### Your objective:
Whenever the word "bear" shows up in a line of the data, copy that line.

##### Data supplied

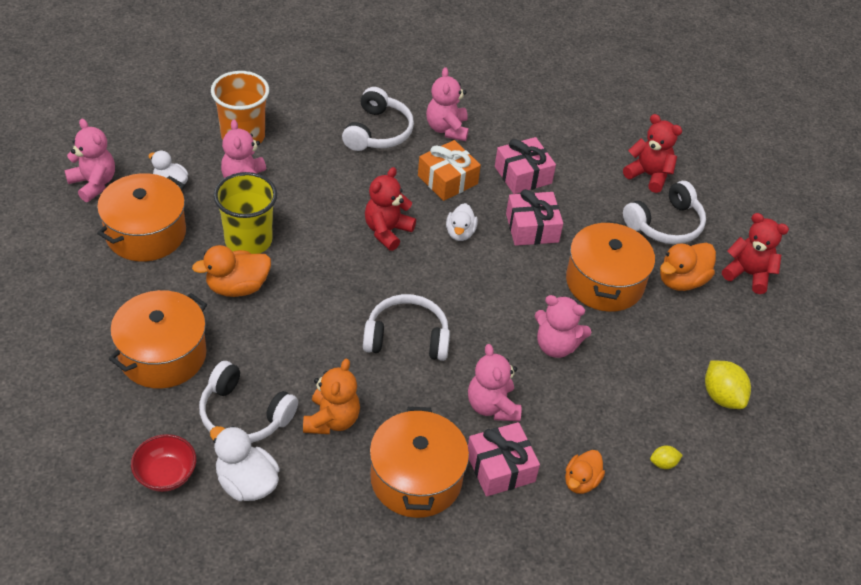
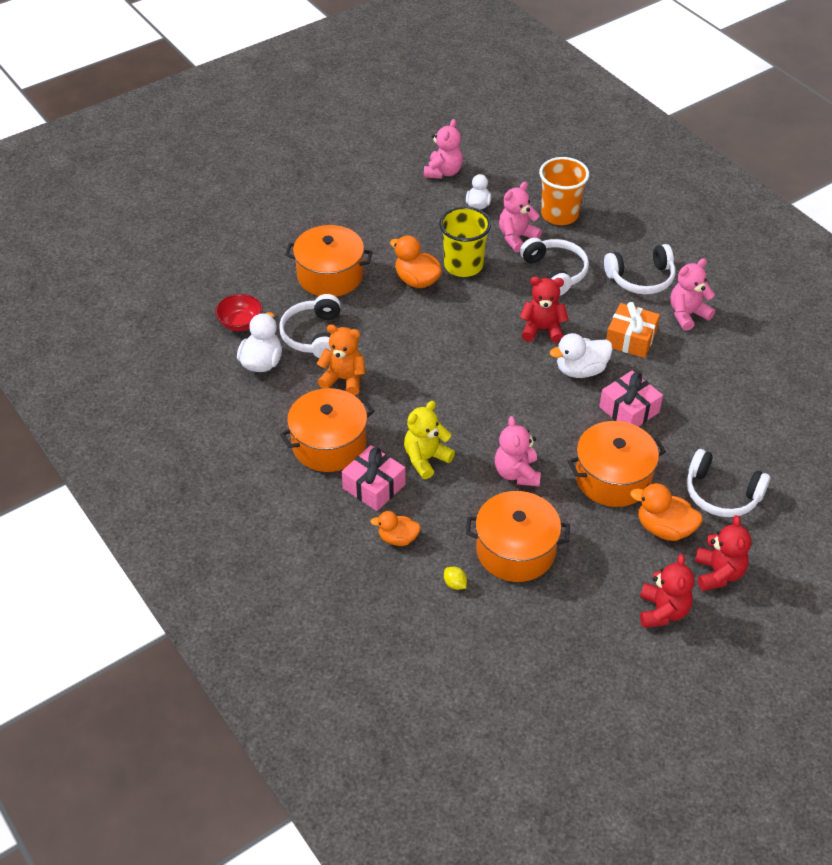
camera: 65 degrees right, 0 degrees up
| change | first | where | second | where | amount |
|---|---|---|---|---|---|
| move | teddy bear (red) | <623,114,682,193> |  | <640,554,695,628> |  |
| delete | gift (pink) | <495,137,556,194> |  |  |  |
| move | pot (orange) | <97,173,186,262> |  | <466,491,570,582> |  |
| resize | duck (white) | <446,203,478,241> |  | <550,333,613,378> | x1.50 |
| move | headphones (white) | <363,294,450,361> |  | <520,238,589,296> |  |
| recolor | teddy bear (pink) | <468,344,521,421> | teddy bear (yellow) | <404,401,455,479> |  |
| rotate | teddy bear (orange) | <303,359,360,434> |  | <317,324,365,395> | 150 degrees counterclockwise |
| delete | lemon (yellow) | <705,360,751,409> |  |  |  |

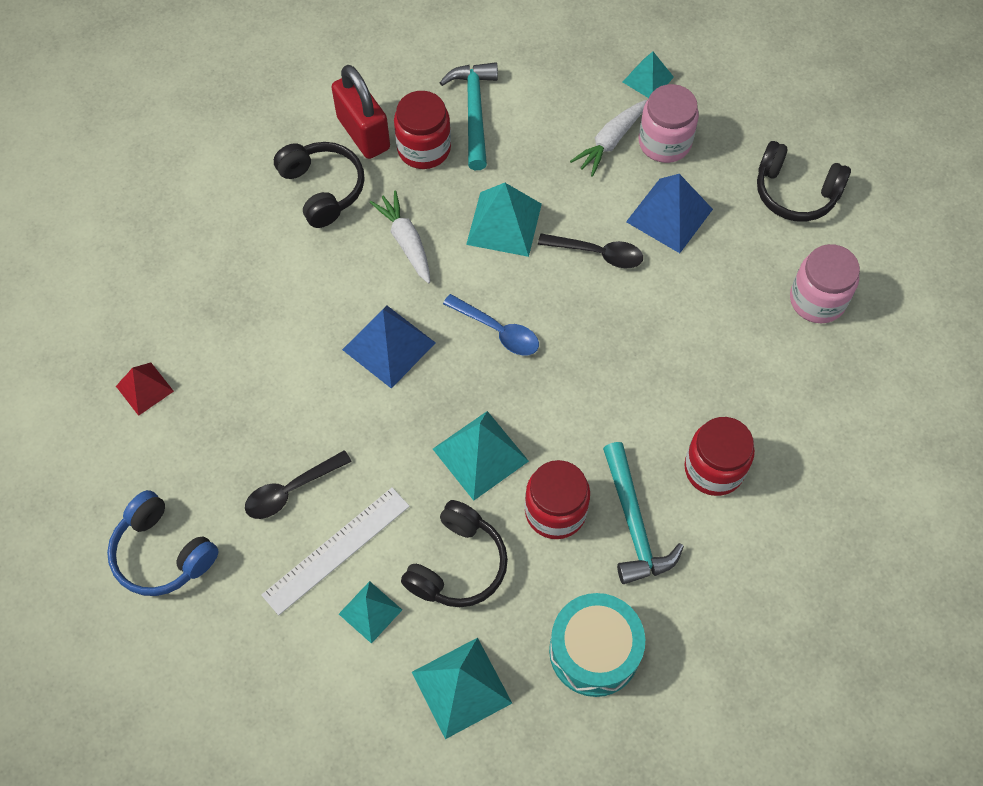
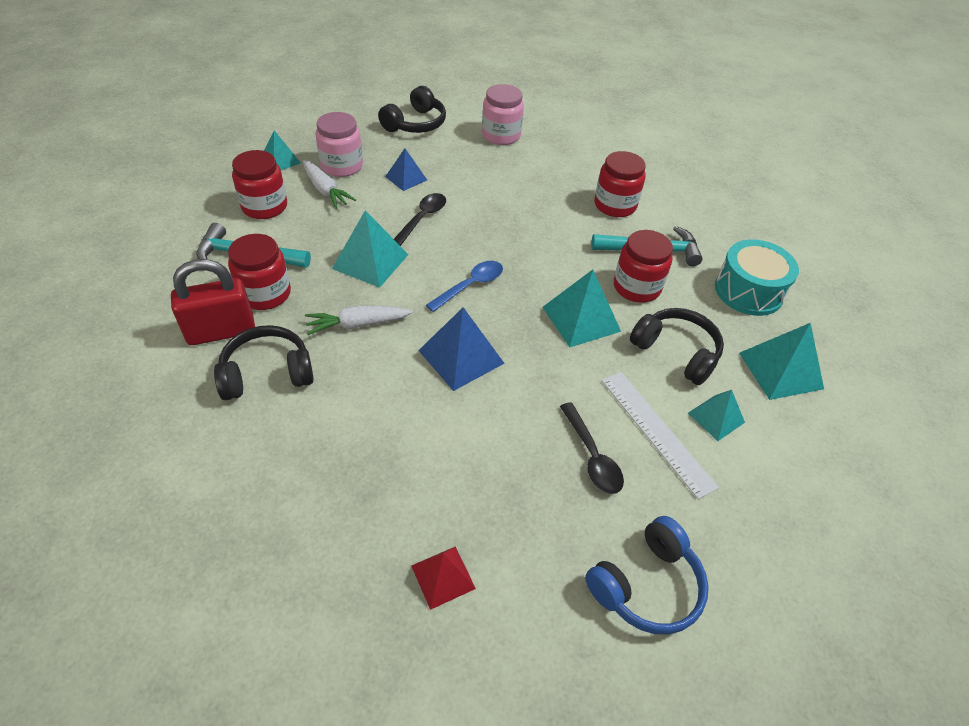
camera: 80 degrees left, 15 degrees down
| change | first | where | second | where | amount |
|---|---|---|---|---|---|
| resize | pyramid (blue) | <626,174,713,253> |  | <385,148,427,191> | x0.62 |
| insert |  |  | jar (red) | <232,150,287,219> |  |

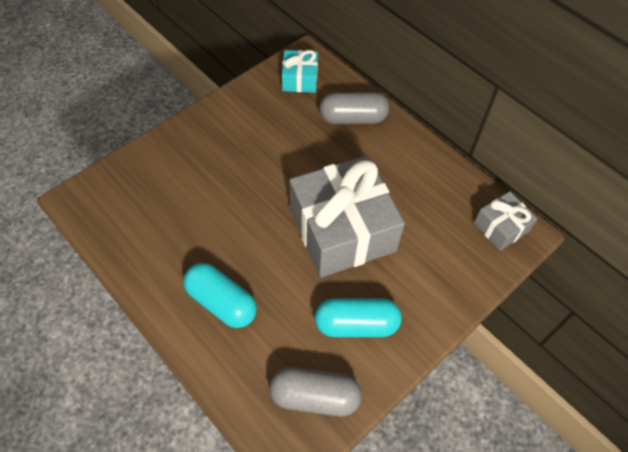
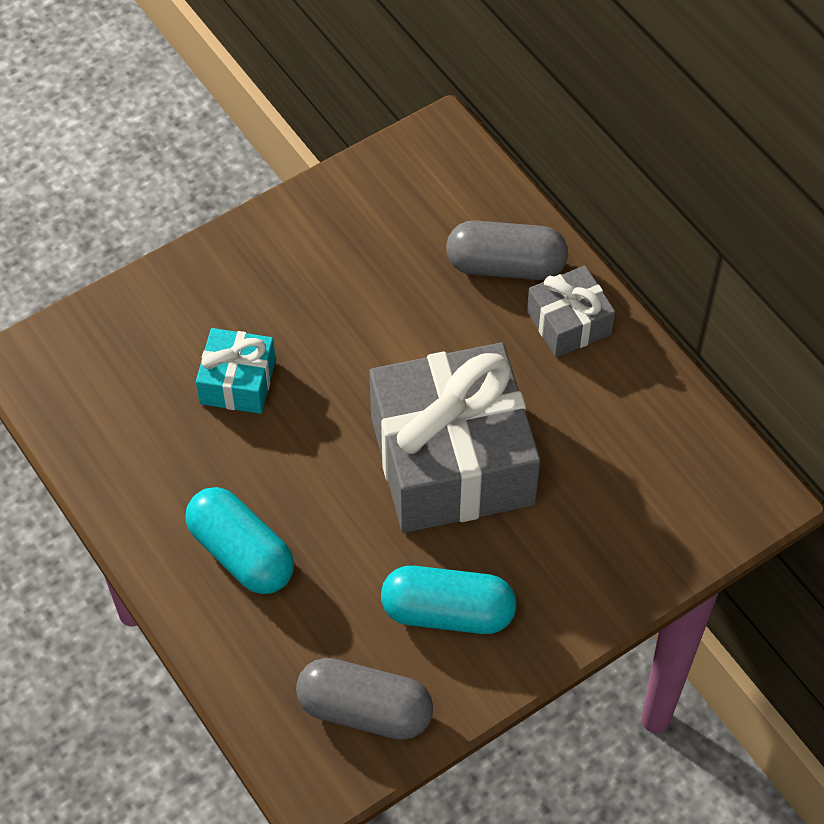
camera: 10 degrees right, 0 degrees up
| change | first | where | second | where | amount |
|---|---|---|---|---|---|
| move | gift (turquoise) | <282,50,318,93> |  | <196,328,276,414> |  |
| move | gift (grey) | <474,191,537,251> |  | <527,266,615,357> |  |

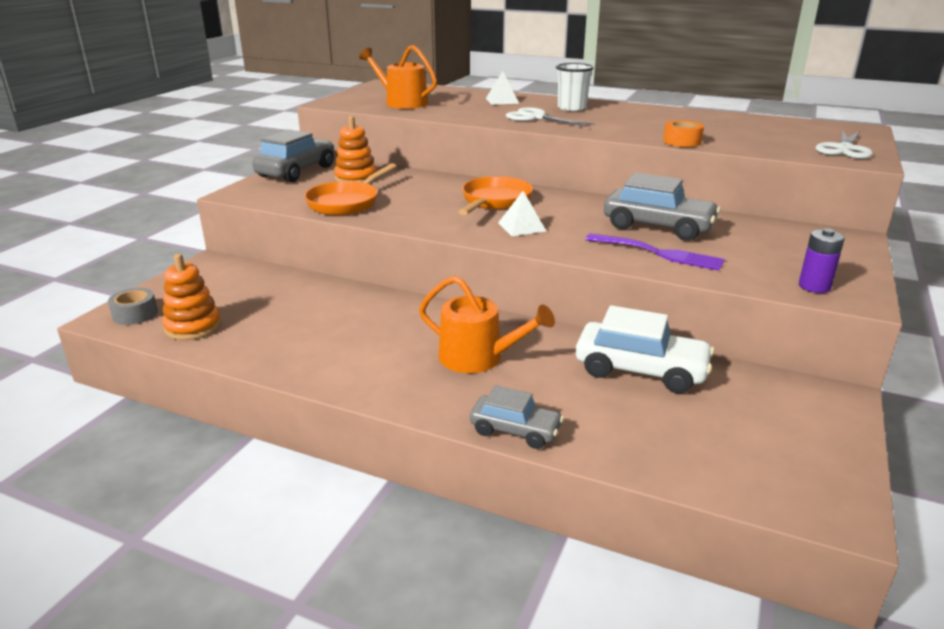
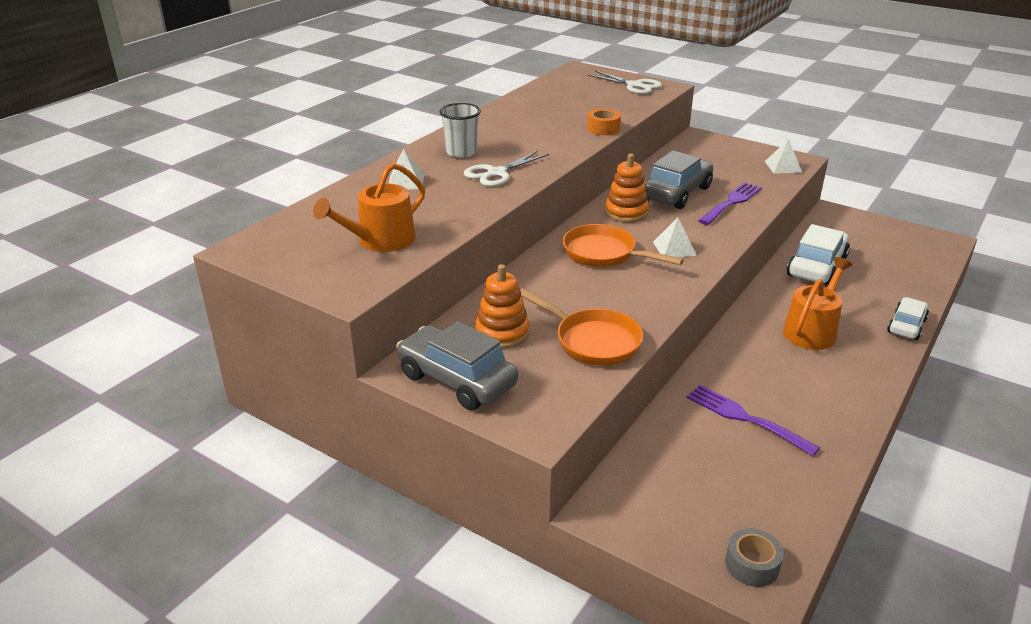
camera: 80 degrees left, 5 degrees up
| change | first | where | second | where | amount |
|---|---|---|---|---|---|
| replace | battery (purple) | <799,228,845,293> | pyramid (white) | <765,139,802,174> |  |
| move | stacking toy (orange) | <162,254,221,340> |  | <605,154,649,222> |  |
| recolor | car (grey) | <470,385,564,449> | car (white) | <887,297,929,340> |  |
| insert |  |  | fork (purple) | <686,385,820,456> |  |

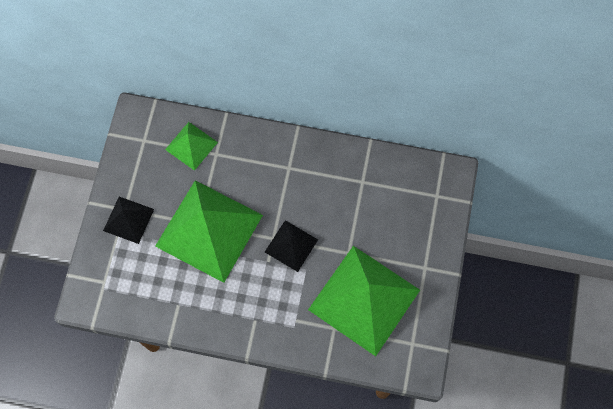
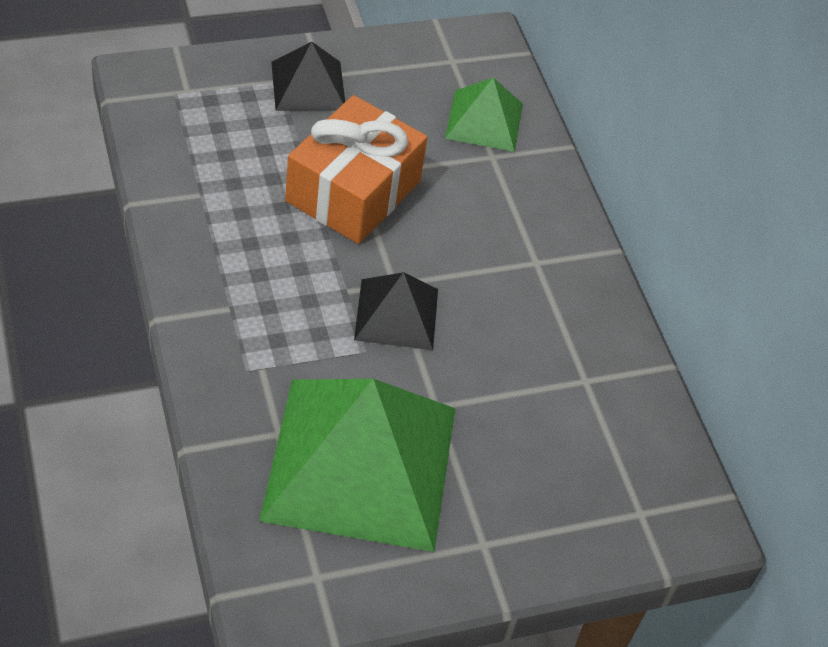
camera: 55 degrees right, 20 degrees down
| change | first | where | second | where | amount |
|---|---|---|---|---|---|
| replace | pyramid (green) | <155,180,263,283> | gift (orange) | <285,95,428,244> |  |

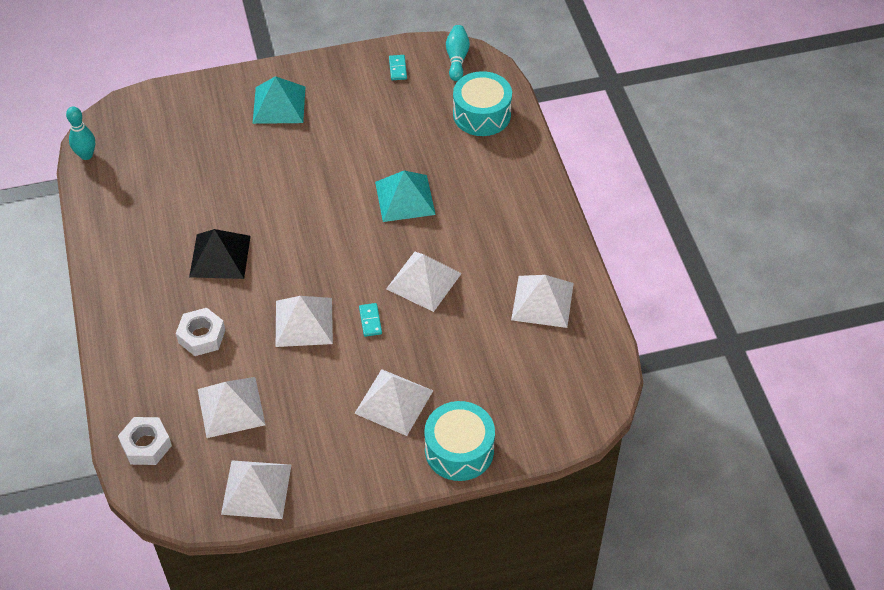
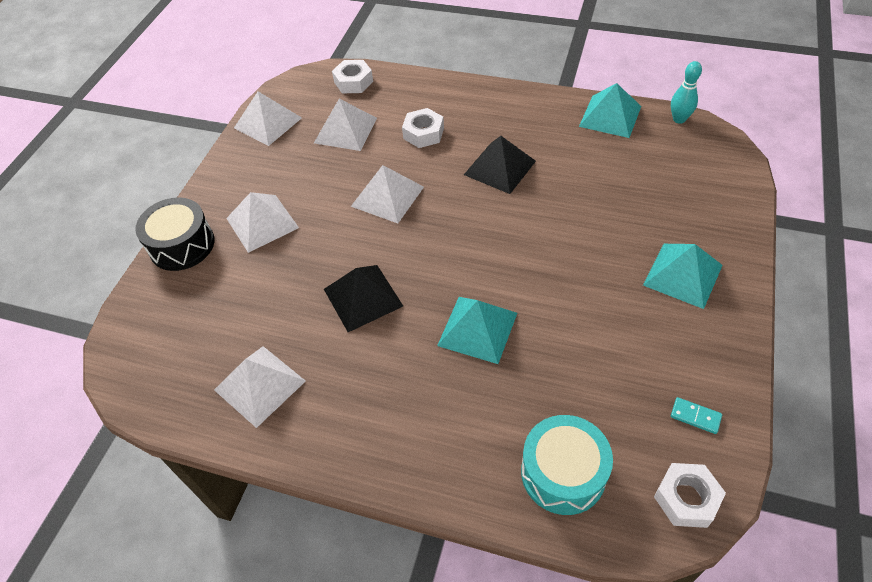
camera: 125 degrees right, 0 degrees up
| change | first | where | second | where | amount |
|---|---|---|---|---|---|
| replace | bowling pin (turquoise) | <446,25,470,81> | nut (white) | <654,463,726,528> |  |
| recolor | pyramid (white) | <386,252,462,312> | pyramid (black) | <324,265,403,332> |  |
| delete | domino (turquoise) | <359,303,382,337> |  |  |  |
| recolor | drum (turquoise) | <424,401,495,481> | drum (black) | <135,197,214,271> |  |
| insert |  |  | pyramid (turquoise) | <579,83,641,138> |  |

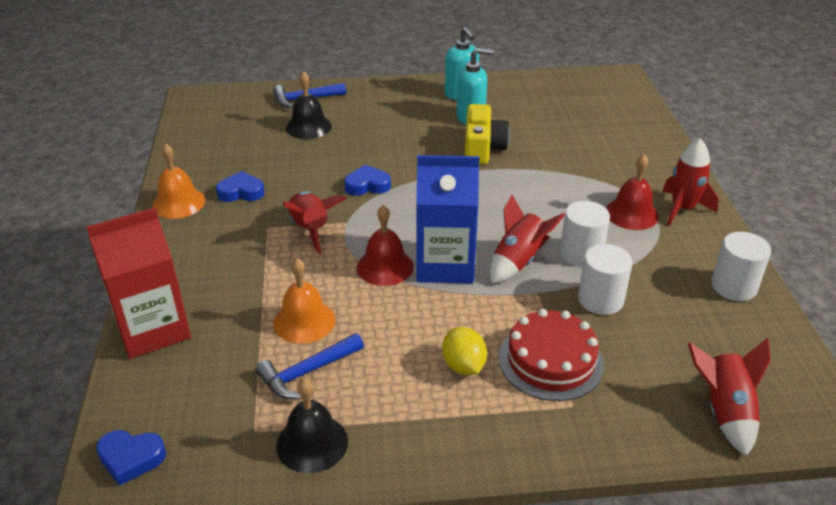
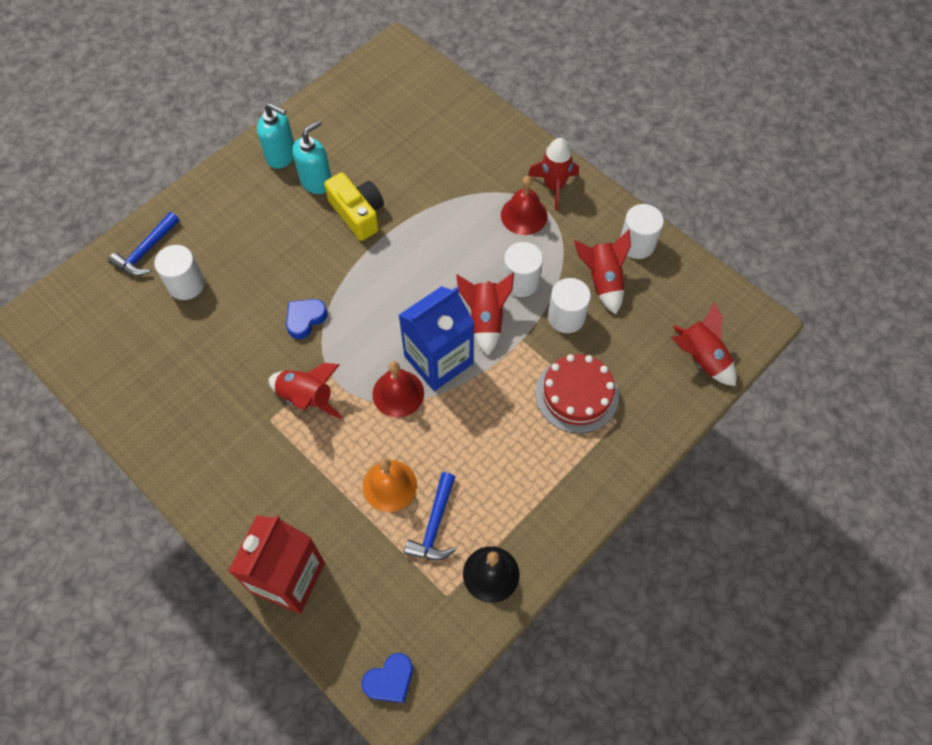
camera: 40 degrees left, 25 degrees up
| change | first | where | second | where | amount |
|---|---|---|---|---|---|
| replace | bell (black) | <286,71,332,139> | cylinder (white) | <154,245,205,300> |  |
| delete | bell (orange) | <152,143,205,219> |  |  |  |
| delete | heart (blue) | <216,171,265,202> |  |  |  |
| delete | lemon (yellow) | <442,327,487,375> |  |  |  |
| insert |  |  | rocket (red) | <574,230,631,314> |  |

##########

### Expected output:
| move | teddy bear (red) | <623,114,682,193> |  | <640,554,695,628> |  |
| recolor | teddy bear (pink) | <468,344,521,421> | teddy bear (yellow) | <404,401,455,479> |  |
| rotate | teddy bear (orange) | <303,359,360,434> |  | <317,324,365,395> | 150 degrees counterclockwise |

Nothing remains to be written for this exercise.